Dataset items
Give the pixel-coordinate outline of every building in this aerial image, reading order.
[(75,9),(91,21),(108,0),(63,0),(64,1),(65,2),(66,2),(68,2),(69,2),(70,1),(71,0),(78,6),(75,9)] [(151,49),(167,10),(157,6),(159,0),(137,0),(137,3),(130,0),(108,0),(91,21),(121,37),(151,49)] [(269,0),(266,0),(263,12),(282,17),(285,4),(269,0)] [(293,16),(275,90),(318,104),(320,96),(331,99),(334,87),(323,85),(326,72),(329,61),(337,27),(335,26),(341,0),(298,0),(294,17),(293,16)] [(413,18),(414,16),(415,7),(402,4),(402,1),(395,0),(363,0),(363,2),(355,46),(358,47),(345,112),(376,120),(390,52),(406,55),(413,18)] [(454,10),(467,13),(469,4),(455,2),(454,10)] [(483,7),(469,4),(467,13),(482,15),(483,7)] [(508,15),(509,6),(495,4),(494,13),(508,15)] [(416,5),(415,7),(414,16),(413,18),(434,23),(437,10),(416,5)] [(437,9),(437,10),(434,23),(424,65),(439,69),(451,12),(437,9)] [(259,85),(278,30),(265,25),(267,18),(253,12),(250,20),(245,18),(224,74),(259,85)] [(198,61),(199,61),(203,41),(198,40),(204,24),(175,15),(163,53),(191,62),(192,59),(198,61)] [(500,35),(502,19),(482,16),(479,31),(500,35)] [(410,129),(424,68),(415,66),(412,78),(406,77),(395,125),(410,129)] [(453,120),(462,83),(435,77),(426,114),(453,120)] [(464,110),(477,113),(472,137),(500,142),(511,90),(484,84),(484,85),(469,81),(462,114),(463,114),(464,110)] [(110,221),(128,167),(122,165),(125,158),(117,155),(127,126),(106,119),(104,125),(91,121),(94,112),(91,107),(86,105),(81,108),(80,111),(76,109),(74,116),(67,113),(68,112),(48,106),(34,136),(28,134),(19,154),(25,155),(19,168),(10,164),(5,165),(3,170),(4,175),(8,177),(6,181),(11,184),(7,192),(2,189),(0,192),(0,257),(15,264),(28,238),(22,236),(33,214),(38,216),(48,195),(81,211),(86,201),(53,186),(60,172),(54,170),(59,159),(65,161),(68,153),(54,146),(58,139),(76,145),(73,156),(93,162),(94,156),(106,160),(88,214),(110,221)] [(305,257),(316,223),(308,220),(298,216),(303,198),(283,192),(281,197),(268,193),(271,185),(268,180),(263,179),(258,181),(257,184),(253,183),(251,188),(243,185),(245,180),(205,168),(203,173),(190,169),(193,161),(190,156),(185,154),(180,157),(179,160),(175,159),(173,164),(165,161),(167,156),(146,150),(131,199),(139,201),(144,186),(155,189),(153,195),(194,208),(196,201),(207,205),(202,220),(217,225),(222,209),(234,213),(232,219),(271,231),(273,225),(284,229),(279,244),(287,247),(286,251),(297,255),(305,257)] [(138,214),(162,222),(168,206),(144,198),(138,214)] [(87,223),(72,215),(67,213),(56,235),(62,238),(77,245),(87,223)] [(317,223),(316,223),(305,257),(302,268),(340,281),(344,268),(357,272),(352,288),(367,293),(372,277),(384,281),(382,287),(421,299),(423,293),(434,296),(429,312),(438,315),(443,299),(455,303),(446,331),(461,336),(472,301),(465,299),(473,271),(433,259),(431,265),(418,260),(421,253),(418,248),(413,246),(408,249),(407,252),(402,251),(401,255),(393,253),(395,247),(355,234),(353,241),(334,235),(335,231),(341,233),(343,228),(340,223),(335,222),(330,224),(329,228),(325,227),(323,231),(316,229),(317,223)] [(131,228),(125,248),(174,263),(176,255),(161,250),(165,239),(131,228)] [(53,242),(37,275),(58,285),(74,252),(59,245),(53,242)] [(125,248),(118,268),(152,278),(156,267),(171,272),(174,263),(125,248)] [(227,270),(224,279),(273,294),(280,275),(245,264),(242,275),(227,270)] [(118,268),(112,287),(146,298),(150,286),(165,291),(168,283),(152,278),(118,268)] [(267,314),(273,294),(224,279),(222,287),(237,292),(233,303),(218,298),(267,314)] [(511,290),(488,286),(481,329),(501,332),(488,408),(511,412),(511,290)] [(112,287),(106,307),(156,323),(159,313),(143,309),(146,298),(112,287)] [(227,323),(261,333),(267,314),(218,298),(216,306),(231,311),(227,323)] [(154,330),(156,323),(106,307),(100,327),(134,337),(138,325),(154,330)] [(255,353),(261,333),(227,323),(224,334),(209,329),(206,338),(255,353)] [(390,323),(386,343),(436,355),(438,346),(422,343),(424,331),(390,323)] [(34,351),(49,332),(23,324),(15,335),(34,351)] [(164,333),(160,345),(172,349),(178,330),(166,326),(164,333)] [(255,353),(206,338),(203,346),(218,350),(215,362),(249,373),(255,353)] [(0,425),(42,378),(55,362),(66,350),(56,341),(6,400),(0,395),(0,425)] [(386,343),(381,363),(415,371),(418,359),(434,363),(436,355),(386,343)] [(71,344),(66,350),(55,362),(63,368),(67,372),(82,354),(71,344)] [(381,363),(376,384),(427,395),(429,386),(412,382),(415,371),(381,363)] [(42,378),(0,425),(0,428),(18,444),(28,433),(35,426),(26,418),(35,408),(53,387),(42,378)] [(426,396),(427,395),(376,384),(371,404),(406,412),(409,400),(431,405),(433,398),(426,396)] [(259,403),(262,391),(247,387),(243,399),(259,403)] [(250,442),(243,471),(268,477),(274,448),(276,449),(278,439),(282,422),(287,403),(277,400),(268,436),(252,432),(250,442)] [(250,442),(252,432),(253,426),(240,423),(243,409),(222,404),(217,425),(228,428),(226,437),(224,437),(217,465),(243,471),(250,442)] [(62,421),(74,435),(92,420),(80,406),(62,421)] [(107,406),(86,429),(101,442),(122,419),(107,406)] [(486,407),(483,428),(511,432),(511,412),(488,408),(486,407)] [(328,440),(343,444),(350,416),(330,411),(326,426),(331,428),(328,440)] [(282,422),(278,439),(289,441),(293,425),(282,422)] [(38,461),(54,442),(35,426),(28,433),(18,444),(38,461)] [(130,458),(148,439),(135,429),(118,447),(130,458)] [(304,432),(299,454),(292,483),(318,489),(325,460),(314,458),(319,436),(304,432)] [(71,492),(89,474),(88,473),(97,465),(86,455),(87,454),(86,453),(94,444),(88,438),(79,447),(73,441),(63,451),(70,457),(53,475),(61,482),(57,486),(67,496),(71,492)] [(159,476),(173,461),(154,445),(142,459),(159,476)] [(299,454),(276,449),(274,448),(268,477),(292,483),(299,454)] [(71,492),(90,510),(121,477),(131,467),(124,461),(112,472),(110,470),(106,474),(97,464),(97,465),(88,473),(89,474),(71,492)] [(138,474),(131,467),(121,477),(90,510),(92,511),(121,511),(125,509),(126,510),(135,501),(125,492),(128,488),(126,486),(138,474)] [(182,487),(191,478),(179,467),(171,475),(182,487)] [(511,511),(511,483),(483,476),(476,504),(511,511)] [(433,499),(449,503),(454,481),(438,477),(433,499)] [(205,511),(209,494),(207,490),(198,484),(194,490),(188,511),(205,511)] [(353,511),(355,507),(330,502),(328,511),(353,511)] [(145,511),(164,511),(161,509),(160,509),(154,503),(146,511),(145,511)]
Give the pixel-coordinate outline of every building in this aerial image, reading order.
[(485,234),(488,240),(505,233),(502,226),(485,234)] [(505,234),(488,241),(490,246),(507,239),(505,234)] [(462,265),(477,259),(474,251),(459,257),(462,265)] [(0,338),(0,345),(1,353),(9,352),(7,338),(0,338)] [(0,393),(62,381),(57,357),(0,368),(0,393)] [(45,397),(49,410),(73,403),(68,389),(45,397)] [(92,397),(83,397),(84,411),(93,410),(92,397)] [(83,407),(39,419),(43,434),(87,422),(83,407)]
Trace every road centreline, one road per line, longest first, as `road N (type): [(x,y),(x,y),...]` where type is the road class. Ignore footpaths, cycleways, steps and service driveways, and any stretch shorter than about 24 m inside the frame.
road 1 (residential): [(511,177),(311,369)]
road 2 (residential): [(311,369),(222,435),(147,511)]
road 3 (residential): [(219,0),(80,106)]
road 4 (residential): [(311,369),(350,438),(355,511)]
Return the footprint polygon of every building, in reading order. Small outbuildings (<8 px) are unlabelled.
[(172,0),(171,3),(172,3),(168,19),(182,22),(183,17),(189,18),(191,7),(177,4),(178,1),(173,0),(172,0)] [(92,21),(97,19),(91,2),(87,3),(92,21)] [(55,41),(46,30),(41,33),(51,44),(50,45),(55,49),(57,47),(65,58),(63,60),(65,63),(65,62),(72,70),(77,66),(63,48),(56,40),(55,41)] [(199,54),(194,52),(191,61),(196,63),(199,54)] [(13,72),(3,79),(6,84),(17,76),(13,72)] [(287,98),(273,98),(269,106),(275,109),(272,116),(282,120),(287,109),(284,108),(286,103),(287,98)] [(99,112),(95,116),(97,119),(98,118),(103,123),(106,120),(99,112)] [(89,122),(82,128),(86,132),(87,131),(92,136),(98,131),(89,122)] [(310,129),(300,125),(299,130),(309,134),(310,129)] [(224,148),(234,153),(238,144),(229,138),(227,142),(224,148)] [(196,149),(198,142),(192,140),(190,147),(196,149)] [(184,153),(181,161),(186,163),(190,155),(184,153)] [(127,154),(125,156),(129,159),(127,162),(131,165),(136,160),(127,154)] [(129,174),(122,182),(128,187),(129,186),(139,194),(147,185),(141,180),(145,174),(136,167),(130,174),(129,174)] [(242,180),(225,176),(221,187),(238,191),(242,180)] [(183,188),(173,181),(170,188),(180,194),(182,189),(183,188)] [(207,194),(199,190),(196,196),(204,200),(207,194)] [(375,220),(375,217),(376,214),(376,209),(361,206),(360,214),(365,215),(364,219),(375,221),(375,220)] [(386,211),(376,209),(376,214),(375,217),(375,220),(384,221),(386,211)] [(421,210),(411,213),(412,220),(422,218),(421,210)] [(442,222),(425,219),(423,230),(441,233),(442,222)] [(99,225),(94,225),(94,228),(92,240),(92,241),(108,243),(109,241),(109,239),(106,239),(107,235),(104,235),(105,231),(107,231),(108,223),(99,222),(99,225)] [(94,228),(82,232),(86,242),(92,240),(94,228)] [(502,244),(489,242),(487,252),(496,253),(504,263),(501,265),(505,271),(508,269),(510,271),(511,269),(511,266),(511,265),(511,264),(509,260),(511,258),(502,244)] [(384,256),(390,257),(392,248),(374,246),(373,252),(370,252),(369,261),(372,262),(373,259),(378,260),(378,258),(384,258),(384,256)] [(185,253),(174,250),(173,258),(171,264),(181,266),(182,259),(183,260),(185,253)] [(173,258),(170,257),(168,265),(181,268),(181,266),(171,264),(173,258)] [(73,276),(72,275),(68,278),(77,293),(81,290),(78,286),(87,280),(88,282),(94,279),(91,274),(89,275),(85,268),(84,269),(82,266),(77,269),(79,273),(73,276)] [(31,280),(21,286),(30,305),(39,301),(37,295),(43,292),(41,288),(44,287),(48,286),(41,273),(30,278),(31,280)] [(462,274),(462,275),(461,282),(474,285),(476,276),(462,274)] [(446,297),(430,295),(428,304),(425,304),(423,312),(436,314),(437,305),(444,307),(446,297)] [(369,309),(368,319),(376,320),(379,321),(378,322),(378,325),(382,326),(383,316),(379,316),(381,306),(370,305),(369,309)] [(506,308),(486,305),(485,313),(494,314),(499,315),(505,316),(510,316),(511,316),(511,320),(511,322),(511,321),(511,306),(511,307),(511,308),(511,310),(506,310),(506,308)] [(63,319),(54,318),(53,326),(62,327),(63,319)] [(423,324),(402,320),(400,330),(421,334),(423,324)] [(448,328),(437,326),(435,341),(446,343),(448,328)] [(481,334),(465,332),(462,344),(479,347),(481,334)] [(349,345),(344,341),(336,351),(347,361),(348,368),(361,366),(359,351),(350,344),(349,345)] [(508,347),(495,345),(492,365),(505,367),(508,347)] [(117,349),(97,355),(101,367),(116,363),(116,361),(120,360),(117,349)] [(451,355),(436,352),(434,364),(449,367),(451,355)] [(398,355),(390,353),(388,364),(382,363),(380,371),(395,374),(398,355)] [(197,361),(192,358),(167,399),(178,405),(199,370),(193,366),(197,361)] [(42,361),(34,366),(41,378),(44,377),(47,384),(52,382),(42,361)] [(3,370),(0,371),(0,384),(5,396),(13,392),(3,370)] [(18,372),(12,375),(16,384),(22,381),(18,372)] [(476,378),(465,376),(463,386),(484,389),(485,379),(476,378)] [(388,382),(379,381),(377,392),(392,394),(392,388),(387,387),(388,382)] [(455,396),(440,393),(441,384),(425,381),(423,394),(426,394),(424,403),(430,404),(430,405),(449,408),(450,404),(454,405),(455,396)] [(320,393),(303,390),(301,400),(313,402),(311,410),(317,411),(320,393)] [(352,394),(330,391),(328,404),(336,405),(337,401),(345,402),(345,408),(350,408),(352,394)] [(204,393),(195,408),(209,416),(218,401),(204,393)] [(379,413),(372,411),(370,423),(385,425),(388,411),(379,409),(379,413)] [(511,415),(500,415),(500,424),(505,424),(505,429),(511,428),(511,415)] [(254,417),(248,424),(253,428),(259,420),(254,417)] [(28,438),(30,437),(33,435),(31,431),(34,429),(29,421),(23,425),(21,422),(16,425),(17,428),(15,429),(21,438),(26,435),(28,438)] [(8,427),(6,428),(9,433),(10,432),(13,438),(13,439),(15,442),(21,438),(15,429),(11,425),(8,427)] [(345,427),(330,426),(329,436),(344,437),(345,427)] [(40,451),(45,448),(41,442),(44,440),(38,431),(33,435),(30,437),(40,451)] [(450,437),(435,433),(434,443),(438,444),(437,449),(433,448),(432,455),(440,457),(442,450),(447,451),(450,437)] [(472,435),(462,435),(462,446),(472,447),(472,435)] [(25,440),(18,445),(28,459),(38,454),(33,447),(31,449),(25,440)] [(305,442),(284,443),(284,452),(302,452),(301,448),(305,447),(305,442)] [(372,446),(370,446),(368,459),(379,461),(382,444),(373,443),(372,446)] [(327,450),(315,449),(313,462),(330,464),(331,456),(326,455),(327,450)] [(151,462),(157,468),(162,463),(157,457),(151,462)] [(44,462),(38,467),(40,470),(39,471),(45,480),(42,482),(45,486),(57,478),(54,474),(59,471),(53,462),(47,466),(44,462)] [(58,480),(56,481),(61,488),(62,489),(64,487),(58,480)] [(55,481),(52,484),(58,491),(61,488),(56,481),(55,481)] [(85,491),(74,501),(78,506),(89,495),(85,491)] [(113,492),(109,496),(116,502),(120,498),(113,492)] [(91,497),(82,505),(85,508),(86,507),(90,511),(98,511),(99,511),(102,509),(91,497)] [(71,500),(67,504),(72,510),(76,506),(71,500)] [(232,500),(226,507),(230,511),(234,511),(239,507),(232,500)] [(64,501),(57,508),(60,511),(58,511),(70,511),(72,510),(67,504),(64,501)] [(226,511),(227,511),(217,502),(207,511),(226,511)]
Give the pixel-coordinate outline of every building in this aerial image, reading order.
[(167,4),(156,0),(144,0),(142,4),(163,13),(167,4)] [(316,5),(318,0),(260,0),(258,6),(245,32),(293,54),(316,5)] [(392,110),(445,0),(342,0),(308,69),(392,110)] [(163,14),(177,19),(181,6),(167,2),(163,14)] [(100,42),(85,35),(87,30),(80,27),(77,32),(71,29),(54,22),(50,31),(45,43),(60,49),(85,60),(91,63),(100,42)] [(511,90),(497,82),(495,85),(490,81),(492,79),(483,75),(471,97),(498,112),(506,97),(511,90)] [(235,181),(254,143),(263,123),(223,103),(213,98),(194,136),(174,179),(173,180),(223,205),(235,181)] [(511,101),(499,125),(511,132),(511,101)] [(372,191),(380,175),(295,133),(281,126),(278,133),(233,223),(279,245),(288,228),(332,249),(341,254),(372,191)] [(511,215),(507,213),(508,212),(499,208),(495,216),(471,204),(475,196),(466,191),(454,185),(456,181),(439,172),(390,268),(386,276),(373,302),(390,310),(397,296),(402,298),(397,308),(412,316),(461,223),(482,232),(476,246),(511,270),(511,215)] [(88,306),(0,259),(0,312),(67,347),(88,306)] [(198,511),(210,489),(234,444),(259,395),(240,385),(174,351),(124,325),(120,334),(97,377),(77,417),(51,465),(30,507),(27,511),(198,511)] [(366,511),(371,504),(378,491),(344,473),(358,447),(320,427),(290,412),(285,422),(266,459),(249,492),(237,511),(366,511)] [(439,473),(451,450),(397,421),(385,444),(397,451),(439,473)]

EXERCISE REQUIREMENTS
Identify every line in the items above that contains the word "road" and copy each of those lines in full.

THE SOLUTION
Trace every road centreline, one road per line, longest first, as `road N (type): [(x,y),(x,y),...]` where type is the road class. Ignore footpaths, cycleways, steps and service driveways, and any stretch shorter than about 24 m inside the frame.
road 1 (residential): [(511,177),(311,369)]
road 2 (residential): [(311,369),(222,435),(147,511)]
road 3 (residential): [(219,0),(80,106)]
road 4 (residential): [(311,369),(350,438),(355,511)]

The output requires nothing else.